WORK TO BE COMPLETED: When you reach the records below, repeat each one exactly as written.
- - - -
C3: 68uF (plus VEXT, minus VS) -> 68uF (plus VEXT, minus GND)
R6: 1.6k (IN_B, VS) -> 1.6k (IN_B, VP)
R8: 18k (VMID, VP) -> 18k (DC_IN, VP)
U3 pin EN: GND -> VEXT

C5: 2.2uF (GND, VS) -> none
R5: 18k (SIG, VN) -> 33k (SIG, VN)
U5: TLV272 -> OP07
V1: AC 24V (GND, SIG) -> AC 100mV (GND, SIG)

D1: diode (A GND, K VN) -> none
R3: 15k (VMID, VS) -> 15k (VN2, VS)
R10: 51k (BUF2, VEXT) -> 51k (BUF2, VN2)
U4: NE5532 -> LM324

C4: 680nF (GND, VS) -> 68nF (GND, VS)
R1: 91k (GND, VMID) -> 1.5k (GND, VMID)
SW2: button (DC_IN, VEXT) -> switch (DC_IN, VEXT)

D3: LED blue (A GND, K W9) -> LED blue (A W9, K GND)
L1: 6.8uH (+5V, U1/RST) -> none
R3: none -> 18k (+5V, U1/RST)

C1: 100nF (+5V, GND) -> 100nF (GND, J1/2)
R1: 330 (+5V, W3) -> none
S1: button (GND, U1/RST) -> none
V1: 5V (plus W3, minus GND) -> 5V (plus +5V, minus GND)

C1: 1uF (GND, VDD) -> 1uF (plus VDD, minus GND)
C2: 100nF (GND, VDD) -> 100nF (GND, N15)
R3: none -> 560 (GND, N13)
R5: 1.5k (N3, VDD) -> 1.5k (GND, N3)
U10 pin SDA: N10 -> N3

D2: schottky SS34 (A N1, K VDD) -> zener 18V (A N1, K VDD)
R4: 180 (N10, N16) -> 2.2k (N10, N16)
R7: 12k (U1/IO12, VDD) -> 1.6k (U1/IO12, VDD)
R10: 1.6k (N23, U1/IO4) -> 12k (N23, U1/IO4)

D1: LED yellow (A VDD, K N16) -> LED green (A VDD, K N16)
- - - -
ANSWER FOR THIS EXERCISE:
C3: 68uF (plus VEXT, minus VS) -> 68uF (plus VEXT, minus GND)
R6: 1.6k (IN_B, VS) -> 1.6k (IN_B, VP)
R8: 18k (VMID, VP) -> 18k (DC_IN, VP)
U3 pin EN: GND -> VEXT

C5: 2.2uF (GND, VS) -> none
R5: 18k (SIG, VN) -> 33k (SIG, VN)
U5: TLV272 -> OP07
V1: AC 24V (GND, SIG) -> AC 100mV (GND, SIG)

D1: diode (A GND, K VN) -> none
R3: 15k (VMID, VS) -> 15k (VN2, VS)
R10: 51k (BUF2, VEXT) -> 51k (BUF2, VN2)
U4: NE5532 -> LM324

C4: 680nF (GND, VS) -> 68nF (GND, VS)
R1: 91k (GND, VMID) -> 1.5k (GND, VMID)
SW2: button (DC_IN, VEXT) -> switch (DC_IN, VEXT)

D3: LED blue (A GND, K W9) -> LED blue (A W9, K GND)
L1: 6.8uH (+5V, U1/RST) -> none
R3: none -> 18k (+5V, U1/RST)

C1: 100nF (+5V, GND) -> 100nF (GND, J1/2)
R1: 330 (+5V, W3) -> none
S1: button (GND, U1/RST) -> none
V1: 5V (plus W3, minus GND) -> 5V (plus +5V, minus GND)

C1: 1uF (GND, VDD) -> 1uF (plus VDD, minus GND)
C2: 100nF (GND, VDD) -> 100nF (GND, N15)
R3: none -> 560 (GND, N13)
R5: 1.5k (N3, VDD) -> 1.5k (GND, N3)
U10 pin SDA: N10 -> N3

D2: schottky SS34 (A N1, K VDD) -> zener 18V (A N1, K VDD)
R4: 180 (N10, N16) -> 2.2k (N10, N16)
R7: 12k (U1/IO12, VDD) -> 1.6k (U1/IO12, VDD)
R10: 1.6k (N23, U1/IO4) -> 12k (N23, U1/IO4)

D1: LED yellow (A VDD, K N16) -> LED green (A VDD, K N16)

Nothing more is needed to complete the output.